Recorded data
* * * * * * *
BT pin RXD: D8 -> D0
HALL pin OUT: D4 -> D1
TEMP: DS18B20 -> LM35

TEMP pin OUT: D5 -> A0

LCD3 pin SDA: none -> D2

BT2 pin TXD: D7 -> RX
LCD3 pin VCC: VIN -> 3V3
* * * * * * *
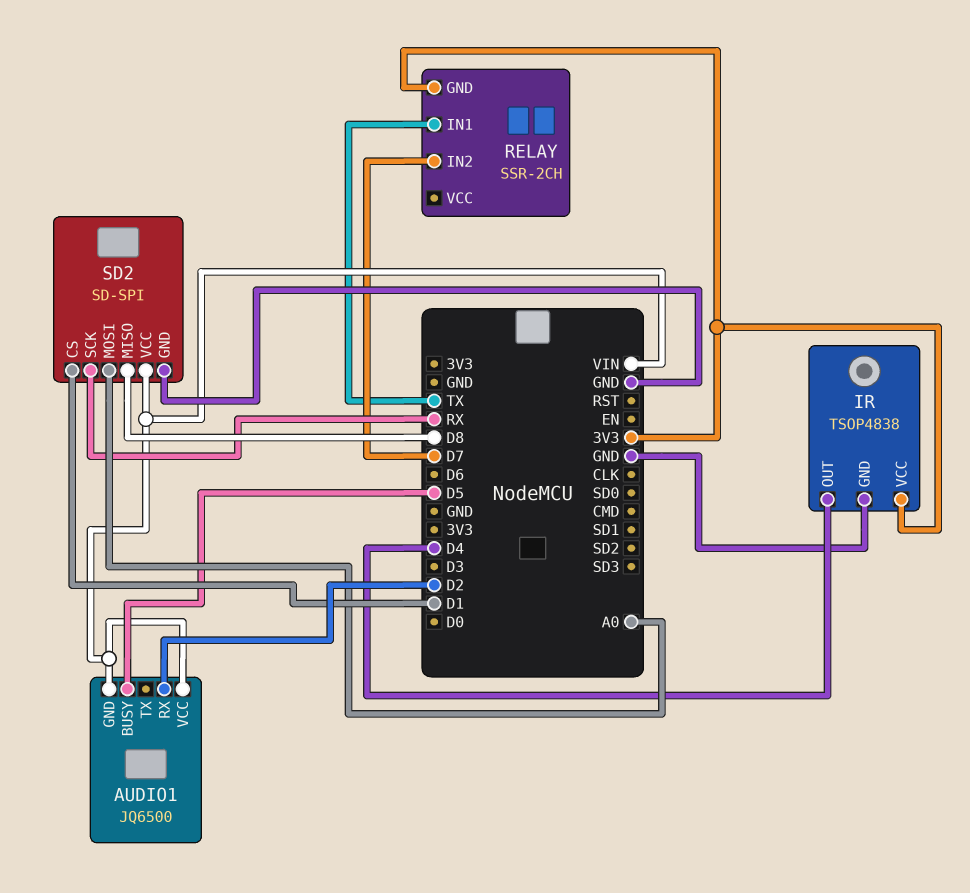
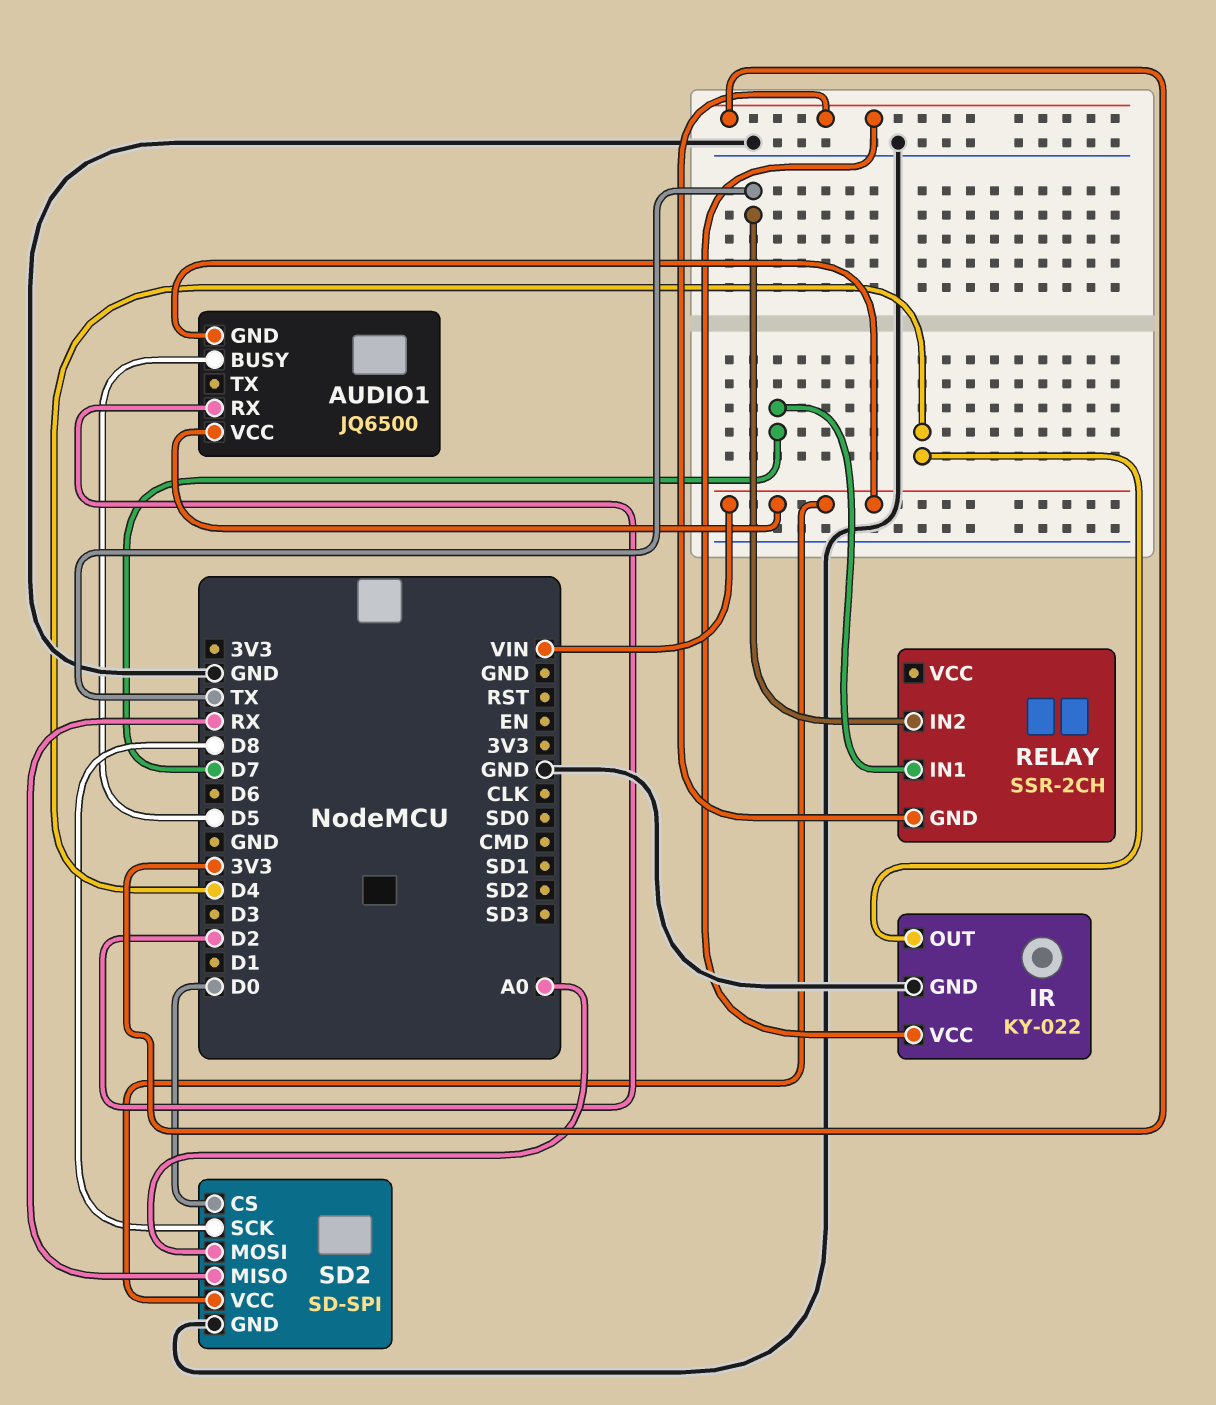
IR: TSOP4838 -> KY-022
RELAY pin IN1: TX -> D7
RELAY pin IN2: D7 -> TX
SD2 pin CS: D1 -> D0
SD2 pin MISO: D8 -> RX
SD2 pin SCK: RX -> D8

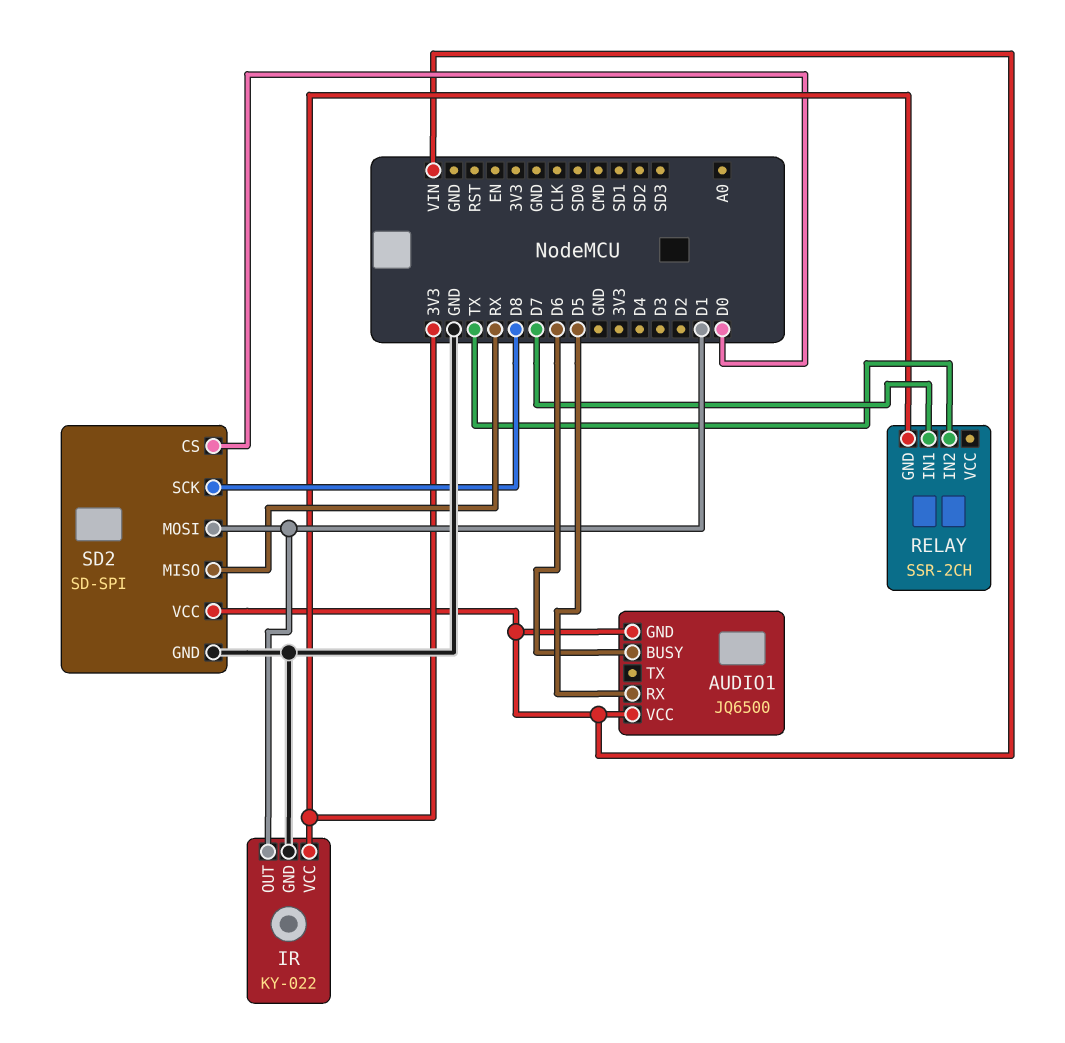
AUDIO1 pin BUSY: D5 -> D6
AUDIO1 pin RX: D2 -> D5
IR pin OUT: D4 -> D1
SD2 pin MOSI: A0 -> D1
* * * * * * *
* _WHAT IS EXPECTED_
The range runs from the line above containing "TEMP pin OUT: D5 -> A0" to the line containing "LCD3 pin VCC: VIN -> 3V3", inclusive. Restate those lines word for word and no others.

* _EXERCISE ANSWER_
TEMP pin OUT: D5 -> A0

LCD3 pin SDA: none -> D2

BT2 pin TXD: D7 -> RX
LCD3 pin VCC: VIN -> 3V3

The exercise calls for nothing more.